- Data listing
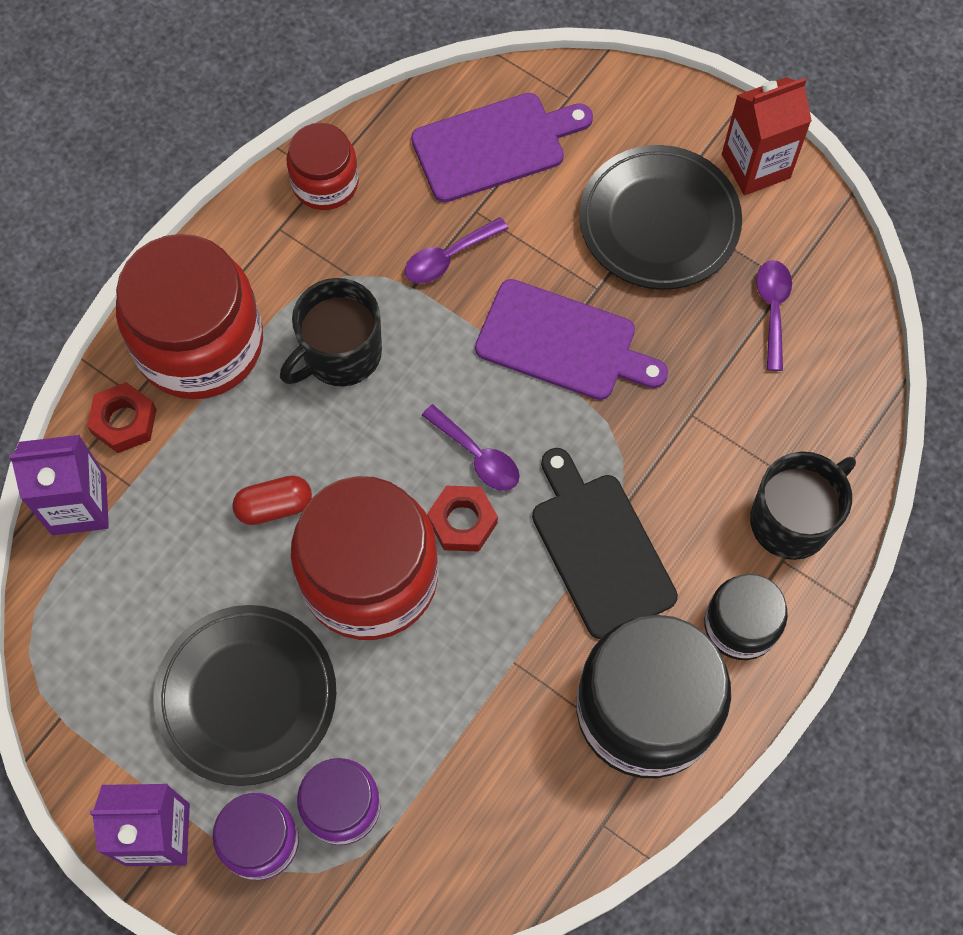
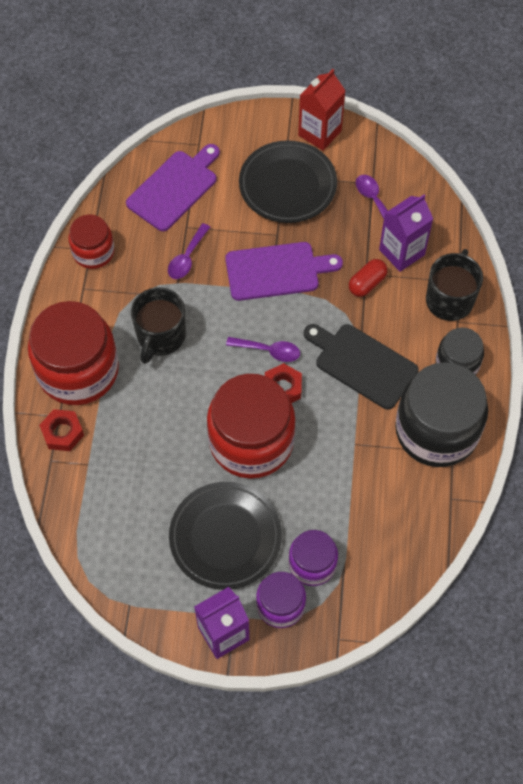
camera: 30 degrees left, 5 degrees down
(79, 505) = (66, 489): purple carton -> purple carton (401, 252)
(274, 506) = (176, 433): red capsule -> red capsule (367, 283)

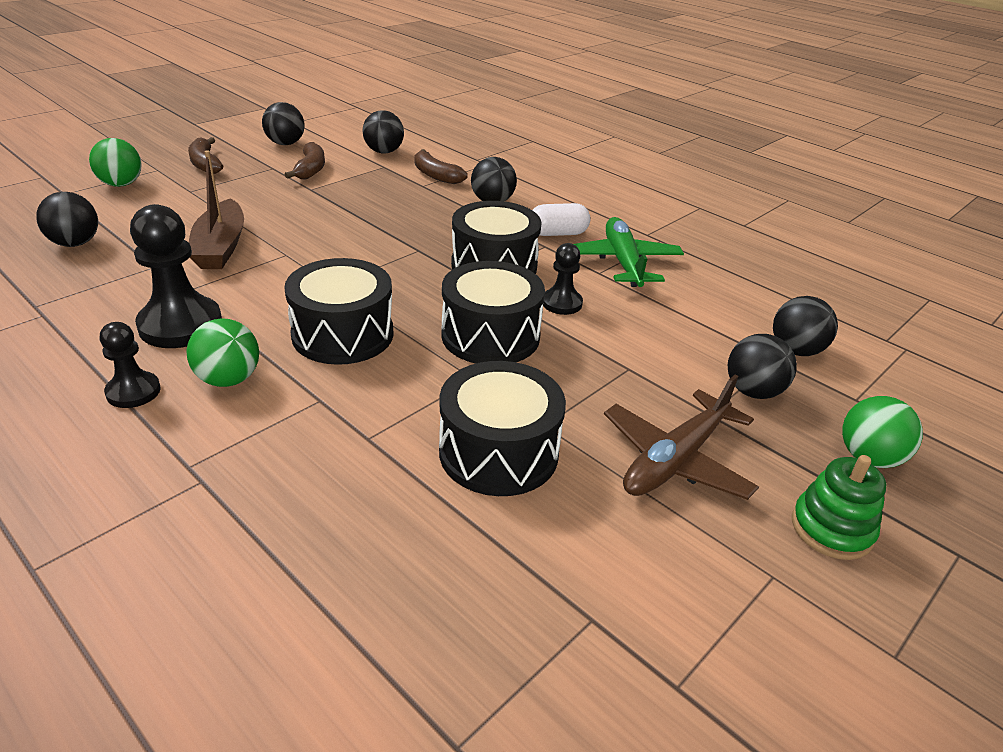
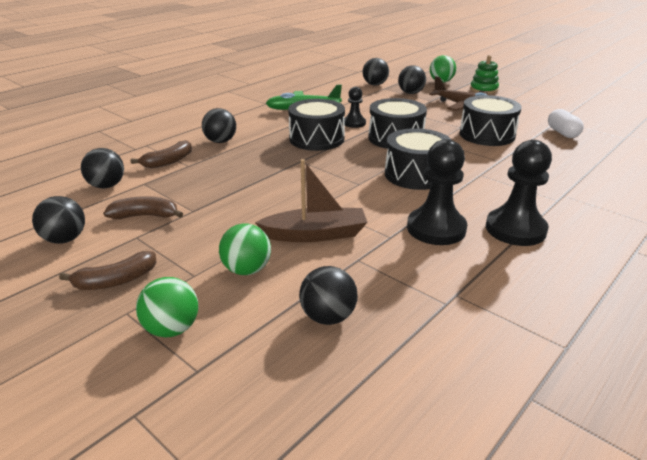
camera: 90 degrees left, 5 degrees down
(133, 391) = (515, 229): black pawn -> black pawn, size x1.77
(228, 379) = (482, 201): green ball -> green ball (247, 270)
(558, 233) = (269, 123): white capsule -> white capsule (562, 133)

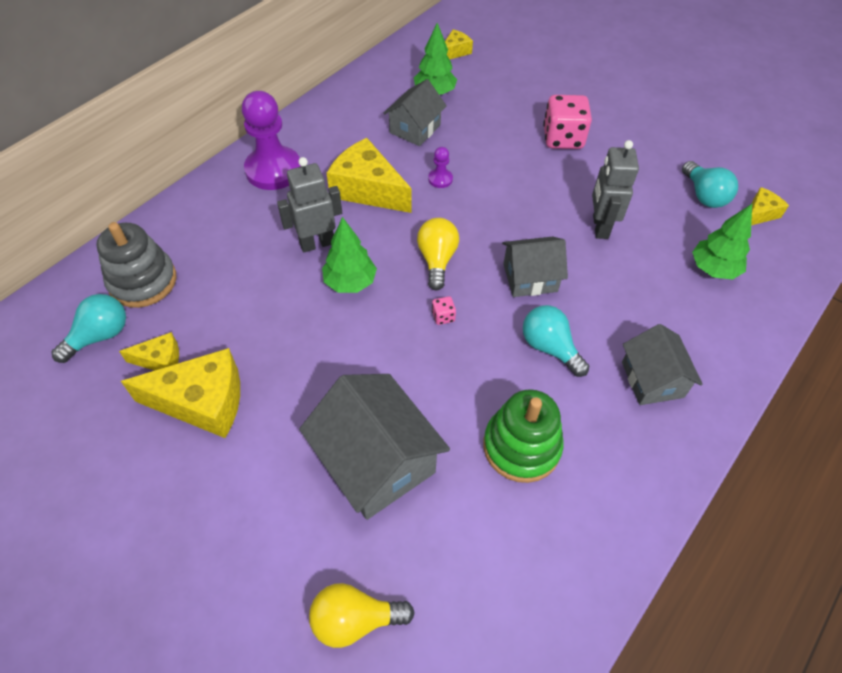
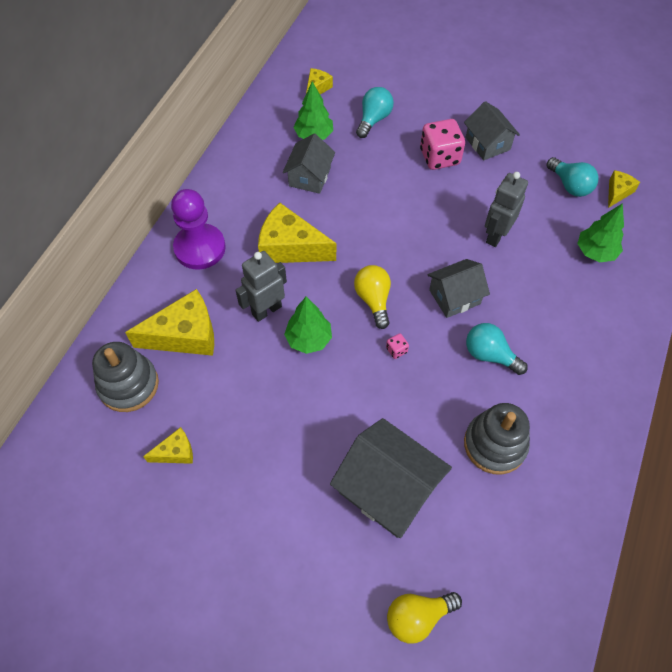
camera: 15 degrees left, 5 degrees up
(100, 336) = (113, 445): turquoise light bulb -> turquoise light bulb (373, 119)
(202, 402) = (228, 479): yellow cheese -> yellow cheese (185, 335)
(440, 179) = (349, 222): purple pawn -> none
(521, 446) = (495, 444): green stacking toy -> grey stacking toy
(600, 227) = (496, 235): grey robot -> grey robot turned 45 degrees clockwise
(652, 379) = (576, 361): grey house -> grey house (487, 143)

- Try it
Beginning at the line with "(440, 179) = (349, 222): purple pawn -> none" and ending at the last line of the entries, print every line exactly.

- Completed exercise
(440, 179) = (349, 222): purple pawn -> none
(521, 446) = (495, 444): green stacking toy -> grey stacking toy
(600, 227) = (496, 235): grey robot -> grey robot turned 45 degrees clockwise
(652, 379) = (576, 361): grey house -> grey house (487, 143)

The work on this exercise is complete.